=== Task inputs ===
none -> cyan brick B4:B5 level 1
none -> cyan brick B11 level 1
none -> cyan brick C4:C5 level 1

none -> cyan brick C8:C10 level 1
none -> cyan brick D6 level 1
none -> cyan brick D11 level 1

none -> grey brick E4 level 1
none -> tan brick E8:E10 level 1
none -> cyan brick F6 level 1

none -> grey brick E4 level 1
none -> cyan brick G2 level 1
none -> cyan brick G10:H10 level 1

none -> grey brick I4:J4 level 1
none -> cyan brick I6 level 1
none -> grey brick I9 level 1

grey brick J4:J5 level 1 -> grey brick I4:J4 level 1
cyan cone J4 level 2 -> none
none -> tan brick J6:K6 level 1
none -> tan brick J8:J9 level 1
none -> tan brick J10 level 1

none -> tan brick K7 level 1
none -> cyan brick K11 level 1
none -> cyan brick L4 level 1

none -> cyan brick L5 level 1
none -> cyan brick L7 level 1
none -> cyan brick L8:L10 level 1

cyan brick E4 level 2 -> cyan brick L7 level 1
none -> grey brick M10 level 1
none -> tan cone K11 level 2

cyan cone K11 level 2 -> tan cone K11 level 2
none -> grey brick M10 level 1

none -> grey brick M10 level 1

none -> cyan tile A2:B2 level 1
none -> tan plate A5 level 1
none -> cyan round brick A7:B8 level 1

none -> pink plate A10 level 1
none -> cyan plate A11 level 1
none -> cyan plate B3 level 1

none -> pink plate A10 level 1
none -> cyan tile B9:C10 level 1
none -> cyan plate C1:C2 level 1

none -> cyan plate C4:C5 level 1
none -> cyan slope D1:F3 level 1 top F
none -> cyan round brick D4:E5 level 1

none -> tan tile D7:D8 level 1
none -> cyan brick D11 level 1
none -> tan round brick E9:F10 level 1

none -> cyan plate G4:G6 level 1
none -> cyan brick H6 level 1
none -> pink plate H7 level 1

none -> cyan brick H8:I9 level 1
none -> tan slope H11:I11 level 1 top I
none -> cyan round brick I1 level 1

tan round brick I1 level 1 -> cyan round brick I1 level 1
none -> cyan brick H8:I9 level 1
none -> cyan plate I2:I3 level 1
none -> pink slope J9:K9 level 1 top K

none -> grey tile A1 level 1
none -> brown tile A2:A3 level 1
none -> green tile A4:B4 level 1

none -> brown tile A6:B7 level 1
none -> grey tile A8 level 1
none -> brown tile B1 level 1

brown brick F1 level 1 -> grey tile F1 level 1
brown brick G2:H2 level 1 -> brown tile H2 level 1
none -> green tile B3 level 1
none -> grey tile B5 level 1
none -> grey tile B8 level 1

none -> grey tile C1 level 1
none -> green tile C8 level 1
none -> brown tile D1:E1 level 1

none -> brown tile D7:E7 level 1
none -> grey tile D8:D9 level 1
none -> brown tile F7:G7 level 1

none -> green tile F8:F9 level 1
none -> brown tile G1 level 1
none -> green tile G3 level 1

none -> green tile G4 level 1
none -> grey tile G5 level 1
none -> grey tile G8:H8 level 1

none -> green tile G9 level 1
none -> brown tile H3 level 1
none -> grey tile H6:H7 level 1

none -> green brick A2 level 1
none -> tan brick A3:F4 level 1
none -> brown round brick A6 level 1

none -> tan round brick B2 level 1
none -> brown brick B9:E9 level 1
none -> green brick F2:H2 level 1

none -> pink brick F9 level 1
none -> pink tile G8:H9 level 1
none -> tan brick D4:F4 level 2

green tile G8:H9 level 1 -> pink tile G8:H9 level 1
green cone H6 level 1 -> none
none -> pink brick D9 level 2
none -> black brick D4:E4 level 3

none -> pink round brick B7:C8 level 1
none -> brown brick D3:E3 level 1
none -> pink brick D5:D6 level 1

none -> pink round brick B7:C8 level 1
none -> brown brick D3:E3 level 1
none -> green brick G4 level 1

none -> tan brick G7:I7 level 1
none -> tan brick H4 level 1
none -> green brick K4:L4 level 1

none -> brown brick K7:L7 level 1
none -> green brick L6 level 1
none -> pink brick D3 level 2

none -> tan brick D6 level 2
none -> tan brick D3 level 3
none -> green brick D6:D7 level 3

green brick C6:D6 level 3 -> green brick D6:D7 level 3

=== Task item ===
Every record, copied exactly, is the expected answer.

=== Exercise response ===
none -> cyan brick B4:B5 level 1
none -> cyan brick B11 level 1
none -> cyan brick C4:C5 level 1

none -> cyan brick C8:C10 level 1
none -> cyan brick D6 level 1
none -> cyan brick D11 level 1

none -> grey brick E4 level 1
none -> tan brick E8:E10 level 1
none -> cyan brick F6 level 1

none -> grey brick E4 level 1
none -> cyan brick G2 level 1
none -> cyan brick G10:H10 level 1

none -> grey brick I4:J4 level 1
none -> cyan brick I6 level 1
none -> grey brick I9 level 1

grey brick J4:J5 level 1 -> grey brick I4:J4 level 1
cyan cone J4 level 2 -> none
none -> tan brick J6:K6 level 1
none -> tan brick J8:J9 level 1
none -> tan brick J10 level 1

none -> tan brick K7 level 1
none -> cyan brick K11 level 1
none -> cyan brick L4 level 1

none -> cyan brick L5 level 1
none -> cyan brick L7 level 1
none -> cyan brick L8:L10 level 1

cyan brick E4 level 2 -> cyan brick L7 level 1
none -> grey brick M10 level 1
none -> tan cone K11 level 2

cyan cone K11 level 2 -> tan cone K11 level 2
none -> grey brick M10 level 1

none -> grey brick M10 level 1

none -> cyan tile A2:B2 level 1
none -> tan plate A5 level 1
none -> cyan round brick A7:B8 level 1

none -> pink plate A10 level 1
none -> cyan plate A11 level 1
none -> cyan plate B3 level 1

none -> pink plate A10 level 1
none -> cyan tile B9:C10 level 1
none -> cyan plate C1:C2 level 1

none -> cyan plate C4:C5 level 1
none -> cyan slope D1:F3 level 1 top F
none -> cyan round brick D4:E5 level 1

none -> tan tile D7:D8 level 1
none -> cyan brick D11 level 1
none -> tan round brick E9:F10 level 1

none -> cyan plate G4:G6 level 1
none -> cyan brick H6 level 1
none -> pink plate H7 level 1

none -> cyan brick H8:I9 level 1
none -> tan slope H11:I11 level 1 top I
none -> cyan round brick I1 level 1

tan round brick I1 level 1 -> cyan round brick I1 level 1
none -> cyan brick H8:I9 level 1
none -> cyan plate I2:I3 level 1
none -> pink slope J9:K9 level 1 top K

none -> grey tile A1 level 1
none -> brown tile A2:A3 level 1
none -> green tile A4:B4 level 1

none -> brown tile A6:B7 level 1
none -> grey tile A8 level 1
none -> brown tile B1 level 1

brown brick F1 level 1 -> grey tile F1 level 1
brown brick G2:H2 level 1 -> brown tile H2 level 1
none -> green tile B3 level 1
none -> grey tile B5 level 1
none -> grey tile B8 level 1

none -> grey tile C1 level 1
none -> green tile C8 level 1
none -> brown tile D1:E1 level 1

none -> brown tile D7:E7 level 1
none -> grey tile D8:D9 level 1
none -> brown tile F7:G7 level 1

none -> green tile F8:F9 level 1
none -> brown tile G1 level 1
none -> green tile G3 level 1

none -> green tile G4 level 1
none -> grey tile G5 level 1
none -> grey tile G8:H8 level 1

none -> green tile G9 level 1
none -> brown tile H3 level 1
none -> grey tile H6:H7 level 1

none -> green brick A2 level 1
none -> tan brick A3:F4 level 1
none -> brown round brick A6 level 1

none -> tan round brick B2 level 1
none -> brown brick B9:E9 level 1
none -> green brick F2:H2 level 1

none -> pink brick F9 level 1
none -> pink tile G8:H9 level 1
none -> tan brick D4:F4 level 2

green tile G8:H9 level 1 -> pink tile G8:H9 level 1
green cone H6 level 1 -> none
none -> pink brick D9 level 2
none -> black brick D4:E4 level 3

none -> pink round brick B7:C8 level 1
none -> brown brick D3:E3 level 1
none -> pink brick D5:D6 level 1

none -> pink round brick B7:C8 level 1
none -> brown brick D3:E3 level 1
none -> green brick G4 level 1

none -> tan brick G7:I7 level 1
none -> tan brick H4 level 1
none -> green brick K4:L4 level 1

none -> brown brick K7:L7 level 1
none -> green brick L6 level 1
none -> pink brick D3 level 2

none -> tan brick D6 level 2
none -> tan brick D3 level 3
none -> green brick D6:D7 level 3

green brick C6:D6 level 3 -> green brick D6:D7 level 3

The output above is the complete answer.